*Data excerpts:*
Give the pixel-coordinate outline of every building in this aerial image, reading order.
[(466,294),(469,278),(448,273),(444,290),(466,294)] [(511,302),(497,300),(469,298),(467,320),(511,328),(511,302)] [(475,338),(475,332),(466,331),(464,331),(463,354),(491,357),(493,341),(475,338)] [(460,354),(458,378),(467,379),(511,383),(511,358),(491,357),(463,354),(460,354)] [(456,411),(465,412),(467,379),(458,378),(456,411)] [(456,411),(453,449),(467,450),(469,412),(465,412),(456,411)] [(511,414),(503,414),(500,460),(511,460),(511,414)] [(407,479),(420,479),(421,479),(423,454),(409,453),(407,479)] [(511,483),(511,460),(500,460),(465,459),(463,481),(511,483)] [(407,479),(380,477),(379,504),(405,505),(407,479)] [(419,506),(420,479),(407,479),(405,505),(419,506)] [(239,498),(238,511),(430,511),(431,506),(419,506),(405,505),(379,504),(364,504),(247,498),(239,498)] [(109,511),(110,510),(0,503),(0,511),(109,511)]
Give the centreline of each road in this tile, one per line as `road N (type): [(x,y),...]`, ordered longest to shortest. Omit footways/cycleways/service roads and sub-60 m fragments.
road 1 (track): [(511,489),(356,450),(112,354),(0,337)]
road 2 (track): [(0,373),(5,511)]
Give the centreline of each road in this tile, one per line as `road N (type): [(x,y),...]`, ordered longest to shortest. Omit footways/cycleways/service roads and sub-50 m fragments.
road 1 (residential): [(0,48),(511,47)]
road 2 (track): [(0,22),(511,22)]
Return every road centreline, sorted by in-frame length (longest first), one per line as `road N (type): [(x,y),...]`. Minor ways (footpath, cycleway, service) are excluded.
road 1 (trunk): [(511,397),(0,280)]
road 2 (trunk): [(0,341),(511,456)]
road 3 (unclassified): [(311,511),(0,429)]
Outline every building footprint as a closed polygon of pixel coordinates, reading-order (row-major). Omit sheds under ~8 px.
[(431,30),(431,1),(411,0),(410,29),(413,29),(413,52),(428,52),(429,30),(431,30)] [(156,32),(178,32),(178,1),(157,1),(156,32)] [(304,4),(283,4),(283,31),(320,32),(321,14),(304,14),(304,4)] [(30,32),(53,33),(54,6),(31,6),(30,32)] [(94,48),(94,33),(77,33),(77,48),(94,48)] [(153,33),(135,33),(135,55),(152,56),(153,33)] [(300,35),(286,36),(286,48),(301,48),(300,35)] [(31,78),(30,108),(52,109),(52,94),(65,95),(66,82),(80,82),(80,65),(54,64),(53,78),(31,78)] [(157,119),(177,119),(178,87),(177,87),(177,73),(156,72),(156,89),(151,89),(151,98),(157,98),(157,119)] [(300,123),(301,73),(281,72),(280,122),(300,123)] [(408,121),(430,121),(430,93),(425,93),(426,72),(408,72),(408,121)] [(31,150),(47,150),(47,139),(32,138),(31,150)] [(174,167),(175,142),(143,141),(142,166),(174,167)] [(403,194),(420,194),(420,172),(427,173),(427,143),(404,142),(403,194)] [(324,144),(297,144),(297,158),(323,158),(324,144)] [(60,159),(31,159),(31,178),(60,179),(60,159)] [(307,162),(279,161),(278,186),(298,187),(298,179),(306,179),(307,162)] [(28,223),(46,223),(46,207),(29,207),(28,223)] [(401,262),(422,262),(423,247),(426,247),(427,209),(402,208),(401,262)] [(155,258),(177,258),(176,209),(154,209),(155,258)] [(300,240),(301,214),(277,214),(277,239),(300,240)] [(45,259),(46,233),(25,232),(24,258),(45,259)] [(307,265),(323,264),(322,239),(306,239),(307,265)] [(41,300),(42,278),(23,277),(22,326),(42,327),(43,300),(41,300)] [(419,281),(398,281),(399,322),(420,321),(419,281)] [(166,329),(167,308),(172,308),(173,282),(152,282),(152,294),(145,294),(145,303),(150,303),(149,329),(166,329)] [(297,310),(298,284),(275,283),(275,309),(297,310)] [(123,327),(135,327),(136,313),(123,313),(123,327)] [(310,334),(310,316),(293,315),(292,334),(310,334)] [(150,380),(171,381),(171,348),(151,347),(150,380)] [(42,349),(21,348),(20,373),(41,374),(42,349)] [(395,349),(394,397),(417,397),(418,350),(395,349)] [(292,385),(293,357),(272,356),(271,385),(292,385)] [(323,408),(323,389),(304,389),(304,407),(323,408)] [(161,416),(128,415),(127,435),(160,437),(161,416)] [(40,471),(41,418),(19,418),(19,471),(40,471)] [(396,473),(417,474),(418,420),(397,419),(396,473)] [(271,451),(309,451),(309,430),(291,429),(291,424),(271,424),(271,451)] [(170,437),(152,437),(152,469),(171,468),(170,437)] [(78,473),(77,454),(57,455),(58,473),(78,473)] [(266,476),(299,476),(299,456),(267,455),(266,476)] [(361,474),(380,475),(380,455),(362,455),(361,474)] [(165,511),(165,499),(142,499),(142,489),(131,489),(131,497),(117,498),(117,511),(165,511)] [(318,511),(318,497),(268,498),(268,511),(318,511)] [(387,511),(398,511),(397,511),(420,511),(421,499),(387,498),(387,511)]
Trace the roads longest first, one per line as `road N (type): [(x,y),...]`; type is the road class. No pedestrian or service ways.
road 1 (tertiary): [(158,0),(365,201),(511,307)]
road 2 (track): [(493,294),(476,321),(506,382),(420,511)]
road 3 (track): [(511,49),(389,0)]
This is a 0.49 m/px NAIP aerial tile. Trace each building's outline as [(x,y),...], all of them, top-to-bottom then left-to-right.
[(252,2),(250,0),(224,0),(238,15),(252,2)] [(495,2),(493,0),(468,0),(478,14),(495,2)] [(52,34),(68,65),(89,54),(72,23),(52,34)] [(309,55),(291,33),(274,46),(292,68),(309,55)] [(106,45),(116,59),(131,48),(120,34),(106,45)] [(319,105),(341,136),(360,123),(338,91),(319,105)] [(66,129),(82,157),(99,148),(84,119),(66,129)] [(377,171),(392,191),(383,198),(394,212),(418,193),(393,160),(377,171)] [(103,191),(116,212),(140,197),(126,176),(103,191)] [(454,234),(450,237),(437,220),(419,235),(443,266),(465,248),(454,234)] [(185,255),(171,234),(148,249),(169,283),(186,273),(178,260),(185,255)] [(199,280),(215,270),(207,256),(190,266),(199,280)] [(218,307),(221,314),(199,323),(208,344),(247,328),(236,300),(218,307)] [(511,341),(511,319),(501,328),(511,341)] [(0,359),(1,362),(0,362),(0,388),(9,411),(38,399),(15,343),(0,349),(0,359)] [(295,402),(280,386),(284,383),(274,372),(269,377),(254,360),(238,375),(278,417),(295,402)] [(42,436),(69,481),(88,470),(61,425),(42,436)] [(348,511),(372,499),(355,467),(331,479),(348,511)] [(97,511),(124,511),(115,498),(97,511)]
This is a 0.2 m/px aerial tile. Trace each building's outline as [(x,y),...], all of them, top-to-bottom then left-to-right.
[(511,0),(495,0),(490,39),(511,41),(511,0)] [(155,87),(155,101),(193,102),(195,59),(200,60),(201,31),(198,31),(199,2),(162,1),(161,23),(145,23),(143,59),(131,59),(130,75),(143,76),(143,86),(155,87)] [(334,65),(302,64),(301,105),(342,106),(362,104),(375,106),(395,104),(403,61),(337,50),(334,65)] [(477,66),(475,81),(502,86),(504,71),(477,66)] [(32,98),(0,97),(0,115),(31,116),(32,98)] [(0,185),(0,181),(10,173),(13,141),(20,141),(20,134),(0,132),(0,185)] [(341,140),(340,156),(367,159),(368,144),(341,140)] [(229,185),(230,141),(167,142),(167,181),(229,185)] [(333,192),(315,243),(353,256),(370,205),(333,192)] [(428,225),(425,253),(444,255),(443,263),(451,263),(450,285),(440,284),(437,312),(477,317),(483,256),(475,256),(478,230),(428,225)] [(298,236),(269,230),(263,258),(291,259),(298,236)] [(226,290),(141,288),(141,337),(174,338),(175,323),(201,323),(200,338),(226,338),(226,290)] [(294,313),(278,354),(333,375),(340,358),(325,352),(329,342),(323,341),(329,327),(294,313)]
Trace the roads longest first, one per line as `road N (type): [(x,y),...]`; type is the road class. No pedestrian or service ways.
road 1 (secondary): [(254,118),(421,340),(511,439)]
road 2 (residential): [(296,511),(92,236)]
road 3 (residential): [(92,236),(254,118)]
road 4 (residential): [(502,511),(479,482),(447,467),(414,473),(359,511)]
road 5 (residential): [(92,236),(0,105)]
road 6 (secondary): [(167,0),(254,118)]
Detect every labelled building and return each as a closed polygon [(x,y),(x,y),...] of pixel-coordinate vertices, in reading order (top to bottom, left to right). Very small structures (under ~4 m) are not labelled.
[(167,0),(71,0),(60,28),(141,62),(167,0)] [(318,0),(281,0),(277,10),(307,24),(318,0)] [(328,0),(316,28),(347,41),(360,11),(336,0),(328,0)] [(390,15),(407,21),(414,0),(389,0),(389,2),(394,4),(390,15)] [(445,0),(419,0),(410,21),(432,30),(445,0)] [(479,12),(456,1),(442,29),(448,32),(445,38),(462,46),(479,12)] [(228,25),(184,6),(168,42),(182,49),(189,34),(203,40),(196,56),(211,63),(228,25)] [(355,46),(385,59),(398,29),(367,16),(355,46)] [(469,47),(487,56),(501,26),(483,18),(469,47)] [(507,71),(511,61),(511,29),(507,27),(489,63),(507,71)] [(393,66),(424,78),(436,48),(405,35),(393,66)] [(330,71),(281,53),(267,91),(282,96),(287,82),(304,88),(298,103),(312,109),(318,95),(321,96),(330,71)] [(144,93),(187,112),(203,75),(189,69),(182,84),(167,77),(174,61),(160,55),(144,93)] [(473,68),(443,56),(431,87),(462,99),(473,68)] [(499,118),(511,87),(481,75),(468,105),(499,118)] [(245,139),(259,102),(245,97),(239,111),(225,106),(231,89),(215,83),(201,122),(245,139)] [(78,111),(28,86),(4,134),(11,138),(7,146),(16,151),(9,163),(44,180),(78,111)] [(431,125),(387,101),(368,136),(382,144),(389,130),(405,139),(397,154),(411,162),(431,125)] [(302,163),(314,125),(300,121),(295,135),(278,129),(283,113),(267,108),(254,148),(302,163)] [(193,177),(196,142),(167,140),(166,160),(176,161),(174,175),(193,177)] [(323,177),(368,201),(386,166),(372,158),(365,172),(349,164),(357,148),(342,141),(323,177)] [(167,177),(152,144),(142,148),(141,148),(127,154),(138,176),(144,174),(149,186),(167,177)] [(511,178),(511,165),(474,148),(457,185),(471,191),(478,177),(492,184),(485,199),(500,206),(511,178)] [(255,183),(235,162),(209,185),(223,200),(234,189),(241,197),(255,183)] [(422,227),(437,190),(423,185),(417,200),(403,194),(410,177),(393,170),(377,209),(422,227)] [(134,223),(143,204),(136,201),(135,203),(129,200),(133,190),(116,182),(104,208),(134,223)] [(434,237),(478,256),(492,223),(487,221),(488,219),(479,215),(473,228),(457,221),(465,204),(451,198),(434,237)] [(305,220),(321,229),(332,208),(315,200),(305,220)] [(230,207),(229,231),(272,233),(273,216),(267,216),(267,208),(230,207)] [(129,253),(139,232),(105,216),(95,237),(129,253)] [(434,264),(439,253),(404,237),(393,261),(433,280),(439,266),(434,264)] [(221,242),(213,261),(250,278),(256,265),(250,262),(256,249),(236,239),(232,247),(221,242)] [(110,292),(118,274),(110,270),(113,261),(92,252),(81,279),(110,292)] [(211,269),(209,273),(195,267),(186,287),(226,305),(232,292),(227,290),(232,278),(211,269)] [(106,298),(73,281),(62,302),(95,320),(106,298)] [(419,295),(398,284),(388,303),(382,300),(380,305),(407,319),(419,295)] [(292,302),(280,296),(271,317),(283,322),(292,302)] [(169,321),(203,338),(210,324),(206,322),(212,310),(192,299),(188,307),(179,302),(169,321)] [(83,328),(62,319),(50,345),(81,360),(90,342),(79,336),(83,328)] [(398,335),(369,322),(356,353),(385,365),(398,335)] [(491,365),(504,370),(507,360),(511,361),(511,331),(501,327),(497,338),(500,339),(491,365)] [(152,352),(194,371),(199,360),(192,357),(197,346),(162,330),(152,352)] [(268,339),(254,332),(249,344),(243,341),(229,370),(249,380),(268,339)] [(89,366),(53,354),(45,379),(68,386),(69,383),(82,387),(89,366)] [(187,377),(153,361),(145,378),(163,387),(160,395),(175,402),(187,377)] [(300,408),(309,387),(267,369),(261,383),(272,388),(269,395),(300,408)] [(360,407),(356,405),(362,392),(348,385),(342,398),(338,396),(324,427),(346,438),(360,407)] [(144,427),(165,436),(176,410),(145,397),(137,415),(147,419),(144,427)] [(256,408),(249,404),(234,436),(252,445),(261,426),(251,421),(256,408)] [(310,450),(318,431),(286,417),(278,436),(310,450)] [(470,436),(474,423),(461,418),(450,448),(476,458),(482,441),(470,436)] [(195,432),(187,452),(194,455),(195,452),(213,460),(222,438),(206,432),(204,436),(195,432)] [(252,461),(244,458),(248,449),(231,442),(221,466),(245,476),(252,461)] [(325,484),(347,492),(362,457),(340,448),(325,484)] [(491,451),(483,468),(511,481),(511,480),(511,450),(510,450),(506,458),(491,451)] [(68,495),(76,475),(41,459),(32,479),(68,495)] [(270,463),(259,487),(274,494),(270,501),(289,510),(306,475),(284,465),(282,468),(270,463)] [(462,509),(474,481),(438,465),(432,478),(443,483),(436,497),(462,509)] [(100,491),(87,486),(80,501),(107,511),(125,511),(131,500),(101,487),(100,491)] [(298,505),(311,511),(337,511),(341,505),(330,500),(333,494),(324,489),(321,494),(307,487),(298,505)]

*Exercise prompt:*
Beginning with the first line and continuing through the line containing "sub-50 m fragments.", rewrite those lines with "fragments" swapped for "segments" and everything else left unchanged.

*Task answer:*
Give the pixel-coordinate outline of every building in this aerial image, reading order.
[(466,294),(469,278),(448,273),(444,290),(466,294)] [(511,302),(497,300),(469,298),(467,320),(511,328),(511,302)] [(475,338),(475,332),(466,331),(464,331),(463,354),(491,357),(493,341),(475,338)] [(460,354),(458,378),(467,379),(511,383),(511,358),(491,357),(463,354),(460,354)] [(456,411),(465,412),(467,379),(458,378),(456,411)] [(456,411),(453,449),(467,450),(469,412),(465,412),(456,411)] [(511,414),(503,414),(500,460),(511,460),(511,414)] [(407,479),(420,479),(421,479),(423,454),(409,453),(407,479)] [(511,483),(511,460),(500,460),(465,459),(463,481),(511,483)] [(407,479),(380,477),(379,504),(405,505),(407,479)] [(419,506),(420,479),(407,479),(405,505),(419,506)] [(239,498),(238,511),(430,511),(431,506),(419,506),(405,505),(379,504),(364,504),(247,498),(239,498)] [(109,511),(110,510),(0,503),(0,511),(109,511)]
Give the centreline of each road in this tile, one per line as `road N (type): [(x,y),...]`, ordered longest to shortest. Omit footways/cycleways/service roads and sub-60 m segments.
road 1 (track): [(511,489),(356,450),(112,354),(0,337)]
road 2 (track): [(0,373),(5,511)]
Give the centreline of each road in this tile, one per line as `road N (type): [(x,y),...]`, ordered longest to shortest. Omit footways/cycleways/service roads and sub-50 m segments.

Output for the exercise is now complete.